== Task item ==
Every entry should be given again exactly, with nothing dropped.

== Task inputs ==
-------

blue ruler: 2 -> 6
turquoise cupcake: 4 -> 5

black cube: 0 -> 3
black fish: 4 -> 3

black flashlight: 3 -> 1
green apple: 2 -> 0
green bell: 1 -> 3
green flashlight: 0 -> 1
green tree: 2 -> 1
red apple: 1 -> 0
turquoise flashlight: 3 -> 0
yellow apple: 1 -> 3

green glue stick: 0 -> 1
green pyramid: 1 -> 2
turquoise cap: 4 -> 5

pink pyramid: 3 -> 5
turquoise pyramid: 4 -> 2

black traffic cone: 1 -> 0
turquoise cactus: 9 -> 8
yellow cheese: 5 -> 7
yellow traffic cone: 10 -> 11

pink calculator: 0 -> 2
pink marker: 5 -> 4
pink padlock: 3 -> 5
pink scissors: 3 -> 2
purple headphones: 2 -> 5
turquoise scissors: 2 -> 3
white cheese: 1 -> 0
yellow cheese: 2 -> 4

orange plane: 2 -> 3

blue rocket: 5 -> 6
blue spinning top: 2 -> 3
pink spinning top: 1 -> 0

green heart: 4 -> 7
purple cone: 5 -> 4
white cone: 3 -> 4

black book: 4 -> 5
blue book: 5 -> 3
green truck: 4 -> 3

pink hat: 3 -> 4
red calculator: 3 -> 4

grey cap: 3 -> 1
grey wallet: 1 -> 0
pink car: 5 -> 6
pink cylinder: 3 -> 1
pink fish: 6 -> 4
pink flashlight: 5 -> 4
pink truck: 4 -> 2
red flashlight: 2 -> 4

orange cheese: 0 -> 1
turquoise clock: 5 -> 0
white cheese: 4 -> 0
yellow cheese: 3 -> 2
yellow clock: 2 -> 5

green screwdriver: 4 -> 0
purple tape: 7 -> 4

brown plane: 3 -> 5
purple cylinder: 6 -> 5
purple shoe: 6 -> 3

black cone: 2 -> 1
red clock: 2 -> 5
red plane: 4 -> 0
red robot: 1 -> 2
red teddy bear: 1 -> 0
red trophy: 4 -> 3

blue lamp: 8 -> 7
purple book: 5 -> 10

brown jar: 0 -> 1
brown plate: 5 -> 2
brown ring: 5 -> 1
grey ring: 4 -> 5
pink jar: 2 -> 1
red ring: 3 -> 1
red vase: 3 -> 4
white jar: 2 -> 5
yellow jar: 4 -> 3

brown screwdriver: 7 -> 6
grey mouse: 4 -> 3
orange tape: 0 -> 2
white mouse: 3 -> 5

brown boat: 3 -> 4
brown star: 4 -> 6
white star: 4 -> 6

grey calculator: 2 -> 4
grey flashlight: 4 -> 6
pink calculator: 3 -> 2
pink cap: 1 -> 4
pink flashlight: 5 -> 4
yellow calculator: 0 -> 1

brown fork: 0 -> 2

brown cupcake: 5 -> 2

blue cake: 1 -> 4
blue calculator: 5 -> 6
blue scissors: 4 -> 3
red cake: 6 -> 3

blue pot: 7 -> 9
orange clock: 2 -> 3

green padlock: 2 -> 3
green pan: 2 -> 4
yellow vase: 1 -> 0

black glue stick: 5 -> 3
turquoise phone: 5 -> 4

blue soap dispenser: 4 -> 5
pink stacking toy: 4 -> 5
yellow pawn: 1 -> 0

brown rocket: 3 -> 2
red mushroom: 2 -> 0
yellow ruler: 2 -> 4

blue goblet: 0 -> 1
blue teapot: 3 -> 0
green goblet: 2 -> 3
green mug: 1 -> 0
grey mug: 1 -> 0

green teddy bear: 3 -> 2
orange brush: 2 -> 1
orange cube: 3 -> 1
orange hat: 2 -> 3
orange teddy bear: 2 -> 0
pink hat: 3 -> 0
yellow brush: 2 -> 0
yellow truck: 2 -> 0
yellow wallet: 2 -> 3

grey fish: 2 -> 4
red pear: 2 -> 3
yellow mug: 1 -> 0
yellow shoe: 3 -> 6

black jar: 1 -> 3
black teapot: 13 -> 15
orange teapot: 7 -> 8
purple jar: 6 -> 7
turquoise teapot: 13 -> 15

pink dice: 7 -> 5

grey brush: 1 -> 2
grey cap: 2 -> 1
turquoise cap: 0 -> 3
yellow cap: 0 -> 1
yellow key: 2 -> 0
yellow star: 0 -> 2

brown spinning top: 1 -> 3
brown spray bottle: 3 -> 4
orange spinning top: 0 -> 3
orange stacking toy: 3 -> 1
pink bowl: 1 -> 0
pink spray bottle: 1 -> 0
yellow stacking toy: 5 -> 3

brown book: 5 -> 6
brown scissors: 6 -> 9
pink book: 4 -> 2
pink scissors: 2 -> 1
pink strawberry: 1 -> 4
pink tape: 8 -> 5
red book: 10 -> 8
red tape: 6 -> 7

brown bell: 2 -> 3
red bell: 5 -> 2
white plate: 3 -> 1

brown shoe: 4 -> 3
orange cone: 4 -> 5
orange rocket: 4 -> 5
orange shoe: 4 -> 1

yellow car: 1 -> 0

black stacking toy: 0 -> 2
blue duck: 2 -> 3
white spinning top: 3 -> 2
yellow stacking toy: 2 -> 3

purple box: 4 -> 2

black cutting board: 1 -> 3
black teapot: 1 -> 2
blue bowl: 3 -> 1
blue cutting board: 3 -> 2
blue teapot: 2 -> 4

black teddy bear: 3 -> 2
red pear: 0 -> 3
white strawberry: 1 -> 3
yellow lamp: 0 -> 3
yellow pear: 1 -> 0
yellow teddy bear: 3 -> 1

-------

== Result below ==
blue ruler: 2 -> 6
turquoise cupcake: 4 -> 5

black cube: 0 -> 3
black fish: 4 -> 3

black flashlight: 3 -> 1
green apple: 2 -> 0
green bell: 1 -> 3
green flashlight: 0 -> 1
green tree: 2 -> 1
red apple: 1 -> 0
turquoise flashlight: 3 -> 0
yellow apple: 1 -> 3

green glue stick: 0 -> 1
green pyramid: 1 -> 2
turquoise cap: 4 -> 5

pink pyramid: 3 -> 5
turquoise pyramid: 4 -> 2

black traffic cone: 1 -> 0
turquoise cactus: 9 -> 8
yellow cheese: 5 -> 7
yellow traffic cone: 10 -> 11

pink calculator: 0 -> 2
pink marker: 5 -> 4
pink padlock: 3 -> 5
pink scissors: 3 -> 2
purple headphones: 2 -> 5
turquoise scissors: 2 -> 3
white cheese: 1 -> 0
yellow cheese: 2 -> 4

orange plane: 2 -> 3

blue rocket: 5 -> 6
blue spinning top: 2 -> 3
pink spinning top: 1 -> 0

green heart: 4 -> 7
purple cone: 5 -> 4
white cone: 3 -> 4

black book: 4 -> 5
blue book: 5 -> 3
green truck: 4 -> 3

pink hat: 3 -> 4
red calculator: 3 -> 4

grey cap: 3 -> 1
grey wallet: 1 -> 0
pink car: 5 -> 6
pink cylinder: 3 -> 1
pink fish: 6 -> 4
pink flashlight: 5 -> 4
pink truck: 4 -> 2
red flashlight: 2 -> 4

orange cheese: 0 -> 1
turquoise clock: 5 -> 0
white cheese: 4 -> 0
yellow cheese: 3 -> 2
yellow clock: 2 -> 5

green screwdriver: 4 -> 0
purple tape: 7 -> 4

brown plane: 3 -> 5
purple cylinder: 6 -> 5
purple shoe: 6 -> 3

black cone: 2 -> 1
red clock: 2 -> 5
red plane: 4 -> 0
red robot: 1 -> 2
red teddy bear: 1 -> 0
red trophy: 4 -> 3

blue lamp: 8 -> 7
purple book: 5 -> 10

brown jar: 0 -> 1
brown plate: 5 -> 2
brown ring: 5 -> 1
grey ring: 4 -> 5
pink jar: 2 -> 1
red ring: 3 -> 1
red vase: 3 -> 4
white jar: 2 -> 5
yellow jar: 4 -> 3

brown screwdriver: 7 -> 6
grey mouse: 4 -> 3
orange tape: 0 -> 2
white mouse: 3 -> 5

brown boat: 3 -> 4
brown star: 4 -> 6
white star: 4 -> 6

grey calculator: 2 -> 4
grey flashlight: 4 -> 6
pink calculator: 3 -> 2
pink cap: 1 -> 4
pink flashlight: 5 -> 4
yellow calculator: 0 -> 1

brown fork: 0 -> 2

brown cupcake: 5 -> 2

blue cake: 1 -> 4
blue calculator: 5 -> 6
blue scissors: 4 -> 3
red cake: 6 -> 3

blue pot: 7 -> 9
orange clock: 2 -> 3

green padlock: 2 -> 3
green pan: 2 -> 4
yellow vase: 1 -> 0

black glue stick: 5 -> 3
turquoise phone: 5 -> 4

blue soap dispenser: 4 -> 5
pink stacking toy: 4 -> 5
yellow pawn: 1 -> 0

brown rocket: 3 -> 2
red mushroom: 2 -> 0
yellow ruler: 2 -> 4

blue goblet: 0 -> 1
blue teapot: 3 -> 0
green goblet: 2 -> 3
green mug: 1 -> 0
grey mug: 1 -> 0

green teddy bear: 3 -> 2
orange brush: 2 -> 1
orange cube: 3 -> 1
orange hat: 2 -> 3
orange teddy bear: 2 -> 0
pink hat: 3 -> 0
yellow brush: 2 -> 0
yellow truck: 2 -> 0
yellow wallet: 2 -> 3

grey fish: 2 -> 4
red pear: 2 -> 3
yellow mug: 1 -> 0
yellow shoe: 3 -> 6

black jar: 1 -> 3
black teapot: 13 -> 15
orange teapot: 7 -> 8
purple jar: 6 -> 7
turquoise teapot: 13 -> 15

pink dice: 7 -> 5

grey brush: 1 -> 2
grey cap: 2 -> 1
turquoise cap: 0 -> 3
yellow cap: 0 -> 1
yellow key: 2 -> 0
yellow star: 0 -> 2

brown spinning top: 1 -> 3
brown spray bottle: 3 -> 4
orange spinning top: 0 -> 3
orange stacking toy: 3 -> 1
pink bowl: 1 -> 0
pink spray bottle: 1 -> 0
yellow stacking toy: 5 -> 3

brown book: 5 -> 6
brown scissors: 6 -> 9
pink book: 4 -> 2
pink scissors: 2 -> 1
pink strawberry: 1 -> 4
pink tape: 8 -> 5
red book: 10 -> 8
red tape: 6 -> 7

brown bell: 2 -> 3
red bell: 5 -> 2
white plate: 3 -> 1

brown shoe: 4 -> 3
orange cone: 4 -> 5
orange rocket: 4 -> 5
orange shoe: 4 -> 1

yellow car: 1 -> 0

black stacking toy: 0 -> 2
blue duck: 2 -> 3
white spinning top: 3 -> 2
yellow stacking toy: 2 -> 3

purple box: 4 -> 2

black cutting board: 1 -> 3
black teapot: 1 -> 2
blue bowl: 3 -> 1
blue cutting board: 3 -> 2
blue teapot: 2 -> 4

black teddy bear: 3 -> 2
red pear: 0 -> 3
white strawberry: 1 -> 3
yellow lamp: 0 -> 3
yellow pear: 1 -> 0
yellow teddy bear: 3 -> 1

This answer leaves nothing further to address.